## WHAT YOU HAVE TO DO
Please repeat each entry. Match every word exactly.

START INFORMATION SHOWN

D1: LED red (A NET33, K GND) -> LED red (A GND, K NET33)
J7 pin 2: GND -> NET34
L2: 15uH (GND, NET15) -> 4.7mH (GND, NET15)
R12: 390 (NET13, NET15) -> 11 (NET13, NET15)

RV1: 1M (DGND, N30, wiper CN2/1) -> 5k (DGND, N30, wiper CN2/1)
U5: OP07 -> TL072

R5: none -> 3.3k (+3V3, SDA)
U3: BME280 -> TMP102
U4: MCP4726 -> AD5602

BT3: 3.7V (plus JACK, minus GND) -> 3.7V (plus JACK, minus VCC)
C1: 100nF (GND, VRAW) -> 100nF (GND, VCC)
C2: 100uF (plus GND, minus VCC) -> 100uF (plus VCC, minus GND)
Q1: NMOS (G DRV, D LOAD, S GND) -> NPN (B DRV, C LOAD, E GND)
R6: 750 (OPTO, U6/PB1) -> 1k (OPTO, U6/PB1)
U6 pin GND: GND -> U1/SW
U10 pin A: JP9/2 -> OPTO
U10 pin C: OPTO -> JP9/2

END INFORMATION SHOWN

## RESULT
D1: LED red (A NET33, K GND) -> LED red (A GND, K NET33)
J7 pin 2: GND -> NET34
L2: 15uH (GND, NET15) -> 4.7mH (GND, NET15)
R12: 390 (NET13, NET15) -> 11 (NET13, NET15)

RV1: 1M (DGND, N30, wiper CN2/1) -> 5k (DGND, N30, wiper CN2/1)
U5: OP07 -> TL072

R5: none -> 3.3k (+3V3, SDA)
U3: BME280 -> TMP102
U4: MCP4726 -> AD5602

BT3: 3.7V (plus JACK, minus GND) -> 3.7V (plus JACK, minus VCC)
C1: 100nF (GND, VRAW) -> 100nF (GND, VCC)
C2: 100uF (plus GND, minus VCC) -> 100uF (plus VCC, minus GND)
Q1: NMOS (G DRV, D LOAD, S GND) -> NPN (B DRV, C LOAD, E GND)
R6: 750 (OPTO, U6/PB1) -> 1k (OPTO, U6/PB1)
U6 pin GND: GND -> U1/SW
U10 pin A: JP9/2 -> OPTO
U10 pin C: OPTO -> JP9/2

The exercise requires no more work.